### Problem to solve
Give back every record below, character for character.

### Supplied information
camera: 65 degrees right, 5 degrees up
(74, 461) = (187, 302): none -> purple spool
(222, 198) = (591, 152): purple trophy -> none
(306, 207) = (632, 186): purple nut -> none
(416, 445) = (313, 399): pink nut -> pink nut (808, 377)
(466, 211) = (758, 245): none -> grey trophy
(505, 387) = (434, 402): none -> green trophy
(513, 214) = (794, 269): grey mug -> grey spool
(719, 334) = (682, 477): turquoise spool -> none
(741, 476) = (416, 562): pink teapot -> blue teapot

### Answer section
camera: 65 degrees right, 5 degrees up
(74, 461) = (187, 302): none -> purple spool
(222, 198) = (591, 152): purple trophy -> none
(306, 207) = (632, 186): purple nut -> none
(416, 445) = (313, 399): pink nut -> pink nut (808, 377)
(466, 211) = (758, 245): none -> grey trophy
(505, 387) = (434, 402): none -> green trophy
(513, 214) = (794, 269): grey mug -> grey spool
(719, 334) = (682, 477): turquoise spool -> none
(741, 476) = (416, 562): pink teapot -> blue teapot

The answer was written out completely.